Problem statement »
Given these entries, repeat exactly the lines starting with the one that has "none -> green plate F2:F5 level 1" and going on through the one that has "none -> green cone L11 level 2", both included, but none of the pictures.

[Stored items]
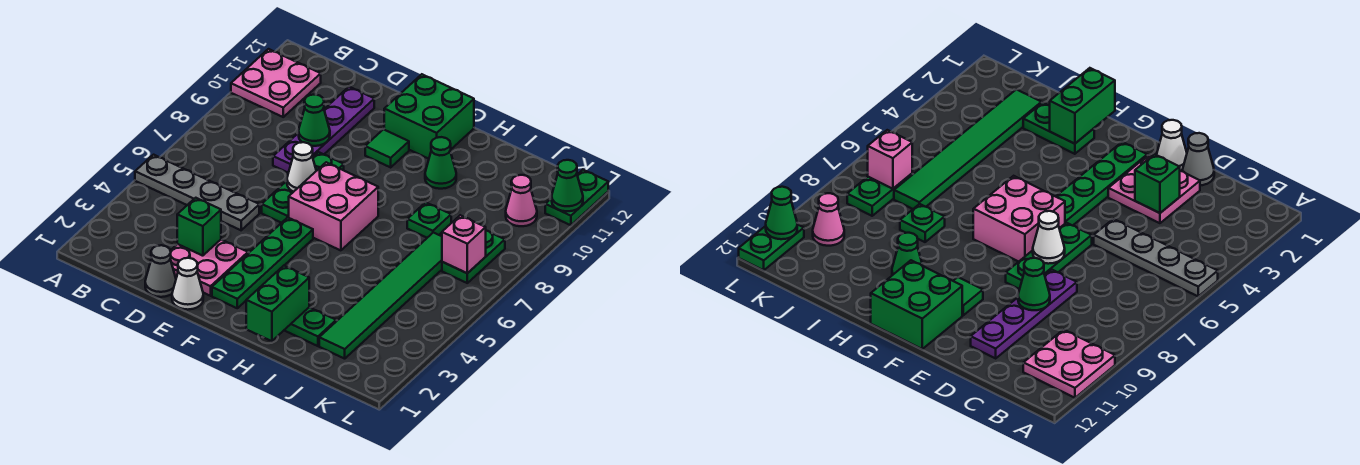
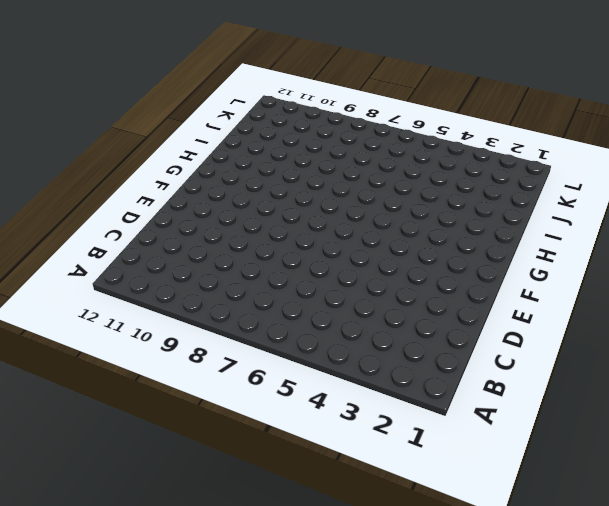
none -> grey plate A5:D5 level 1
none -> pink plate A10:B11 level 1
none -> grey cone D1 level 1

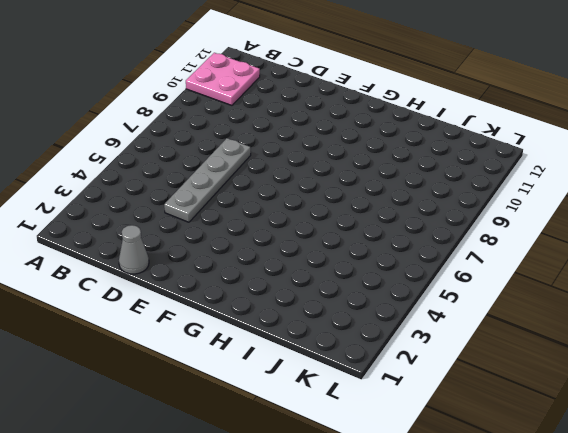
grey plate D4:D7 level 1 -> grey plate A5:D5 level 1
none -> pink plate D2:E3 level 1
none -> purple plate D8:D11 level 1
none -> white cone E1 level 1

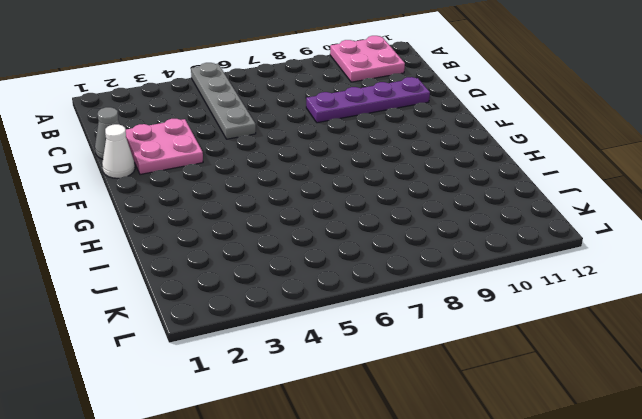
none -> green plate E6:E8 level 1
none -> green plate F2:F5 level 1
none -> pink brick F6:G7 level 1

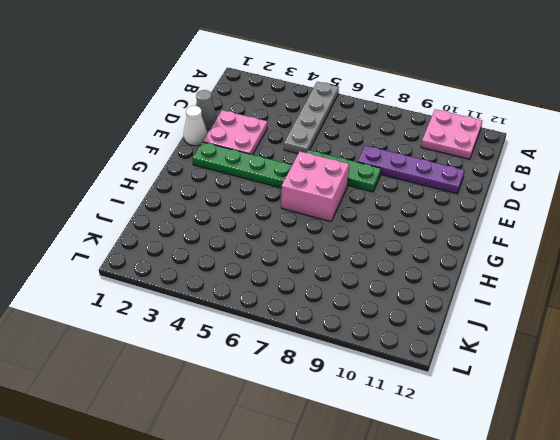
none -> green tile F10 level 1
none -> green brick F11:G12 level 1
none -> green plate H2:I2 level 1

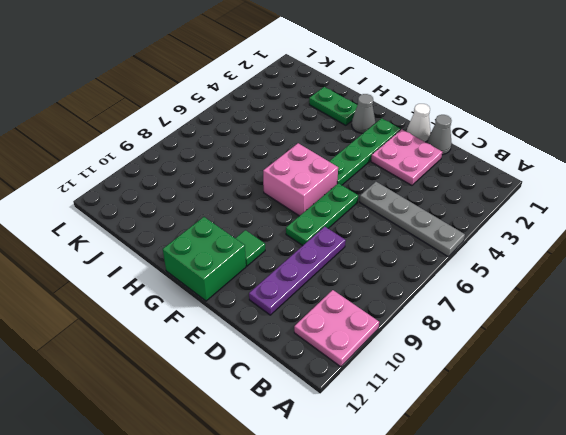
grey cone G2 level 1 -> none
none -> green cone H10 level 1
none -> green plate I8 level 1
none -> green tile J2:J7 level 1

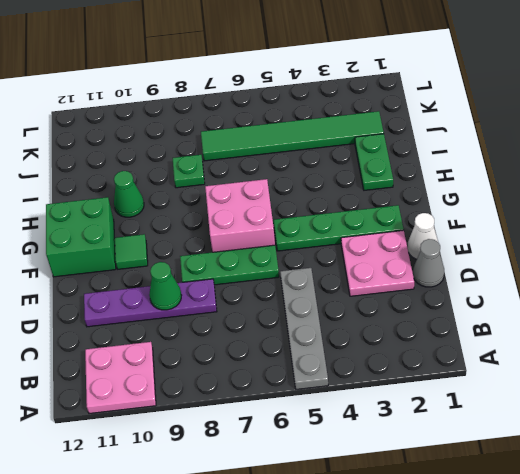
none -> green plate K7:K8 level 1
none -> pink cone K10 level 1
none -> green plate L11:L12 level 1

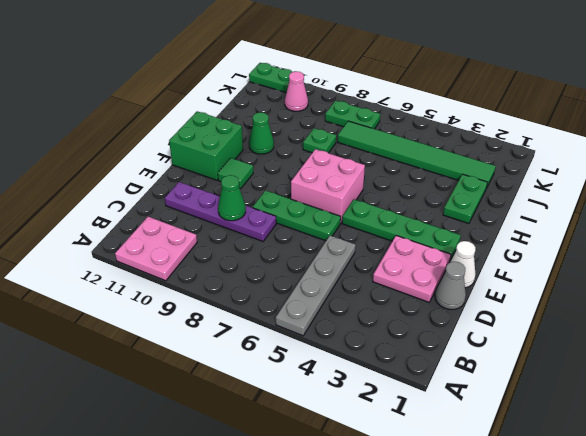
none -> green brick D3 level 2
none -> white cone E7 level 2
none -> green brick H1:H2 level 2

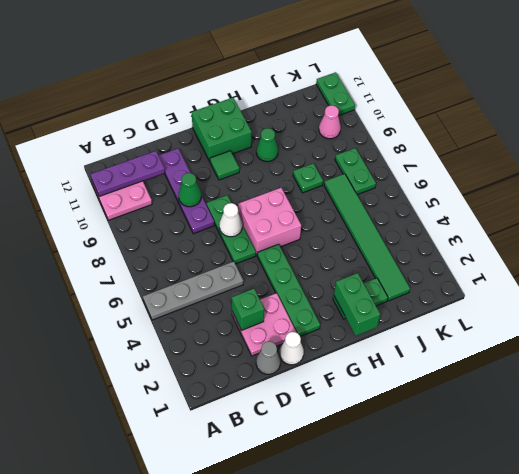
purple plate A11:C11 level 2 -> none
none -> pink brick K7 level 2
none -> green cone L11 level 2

...

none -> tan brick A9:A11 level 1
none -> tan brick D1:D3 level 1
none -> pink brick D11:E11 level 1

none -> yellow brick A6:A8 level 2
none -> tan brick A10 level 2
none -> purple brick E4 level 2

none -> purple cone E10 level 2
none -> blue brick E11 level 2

...

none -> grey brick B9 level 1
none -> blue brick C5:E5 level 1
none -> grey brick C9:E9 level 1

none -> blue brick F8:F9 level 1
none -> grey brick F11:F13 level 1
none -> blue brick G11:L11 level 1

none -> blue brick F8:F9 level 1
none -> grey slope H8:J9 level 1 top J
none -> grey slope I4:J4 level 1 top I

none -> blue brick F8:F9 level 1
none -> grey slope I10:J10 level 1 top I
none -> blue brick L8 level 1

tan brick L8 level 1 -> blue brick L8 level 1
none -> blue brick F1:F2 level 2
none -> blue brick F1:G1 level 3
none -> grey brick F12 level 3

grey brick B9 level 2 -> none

Task result »
none -> green plate F2:F5 level 1
none -> pink brick F6:G7 level 1

none -> green tile F10 level 1
none -> green brick F11:G12 level 1
none -> green plate H2:I2 level 1

grey cone G2 level 1 -> none
none -> green cone H10 level 1
none -> green plate I8 level 1
none -> green tile J2:J7 level 1

none -> green plate K7:K8 level 1
none -> pink cone K10 level 1
none -> green plate L11:L12 level 1

none -> green brick D3 level 2
none -> white cone E7 level 2
none -> green brick H1:H2 level 2

purple plate A11:C11 level 2 -> none
none -> pink brick K7 level 2
none -> green cone L11 level 2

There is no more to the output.